§ **BRIEF**: Please set out each line below exactly as it stands, without the images.

----- DATA EXCERPTS -----

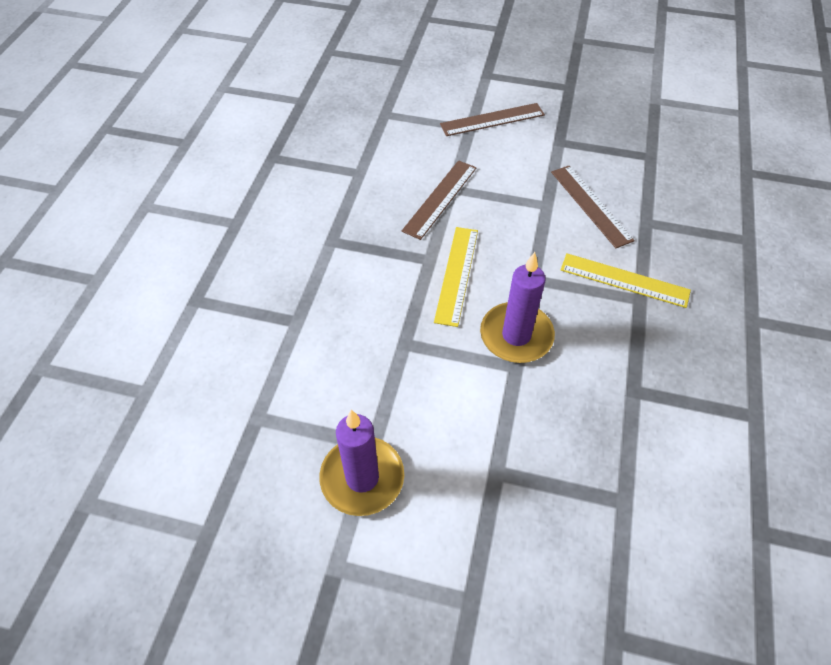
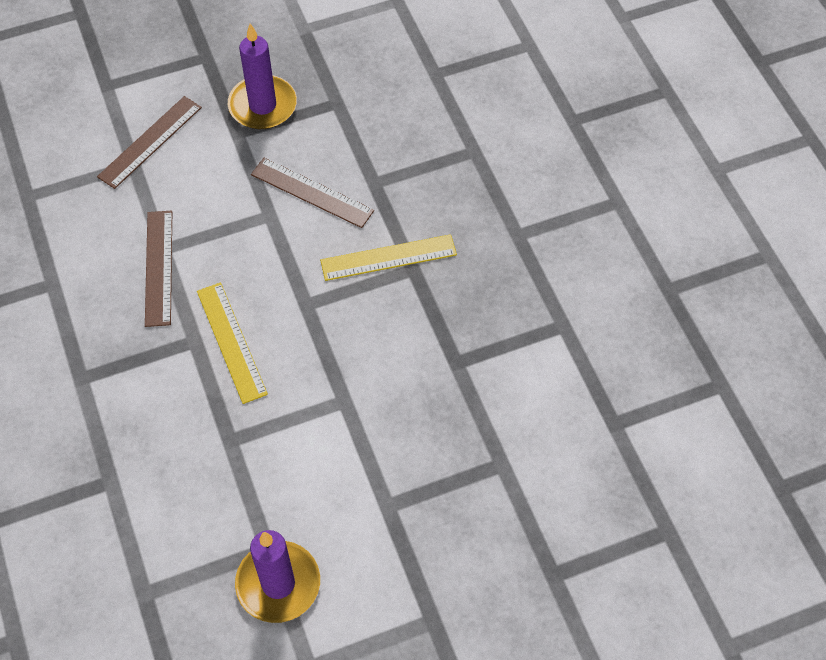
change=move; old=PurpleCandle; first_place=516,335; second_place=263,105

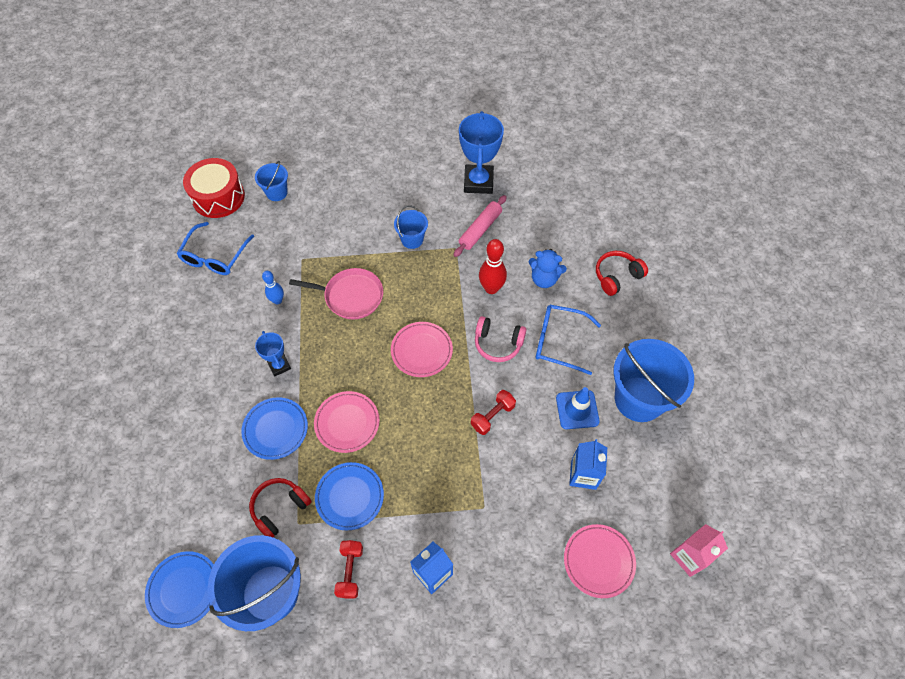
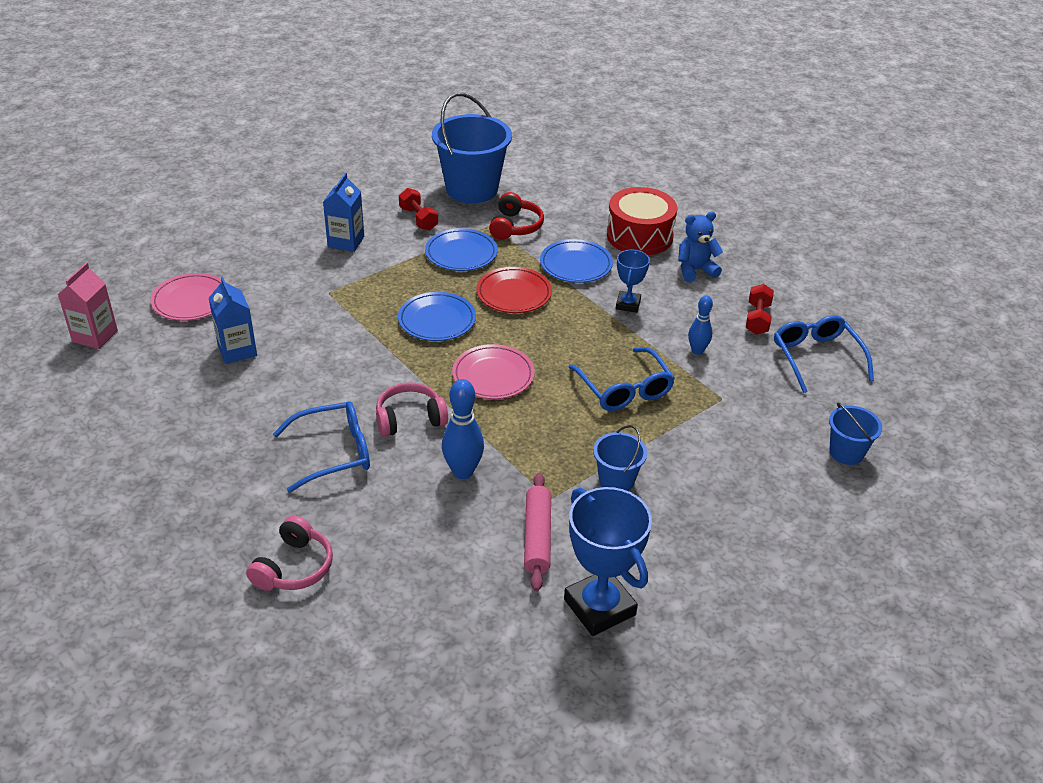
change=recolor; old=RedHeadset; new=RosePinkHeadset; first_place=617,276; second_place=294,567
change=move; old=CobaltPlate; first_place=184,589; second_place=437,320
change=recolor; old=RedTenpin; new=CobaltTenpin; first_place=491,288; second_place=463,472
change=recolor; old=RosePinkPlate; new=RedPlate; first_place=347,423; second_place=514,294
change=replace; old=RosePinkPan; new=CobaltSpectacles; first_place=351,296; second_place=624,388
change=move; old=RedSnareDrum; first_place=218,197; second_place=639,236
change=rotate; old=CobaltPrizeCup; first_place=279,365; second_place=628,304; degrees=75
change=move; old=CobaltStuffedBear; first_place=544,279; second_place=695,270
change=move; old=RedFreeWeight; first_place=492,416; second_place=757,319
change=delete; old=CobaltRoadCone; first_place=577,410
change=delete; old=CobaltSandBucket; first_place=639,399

-----

§ **ANSWER TO THIS EXERCISE**:
change=move; old=PurpleCandle; first_place=516,335; second_place=263,105

change=recolor; old=RedHeadset; new=RosePinkHeadset; first_place=617,276; second_place=294,567
change=move; old=CobaltPlate; first_place=184,589; second_place=437,320
change=recolor; old=RedTenpin; new=CobaltTenpin; first_place=491,288; second_place=463,472
change=recolor; old=RosePinkPlate; new=RedPlate; first_place=347,423; second_place=514,294
change=replace; old=RosePinkPan; new=CobaltSpectacles; first_place=351,296; second_place=624,388
change=move; old=RedSnareDrum; first_place=218,197; second_place=639,236
change=rotate; old=CobaltPrizeCup; first_place=279,365; second_place=628,304; degrees=75
change=move; old=CobaltStuffedBear; first_place=544,279; second_place=695,270
change=move; old=RedFreeWeight; first_place=492,416; second_place=757,319
change=delete; old=CobaltRoadCone; first_place=577,410
change=delete; old=CobaltSandBucket; first_place=639,399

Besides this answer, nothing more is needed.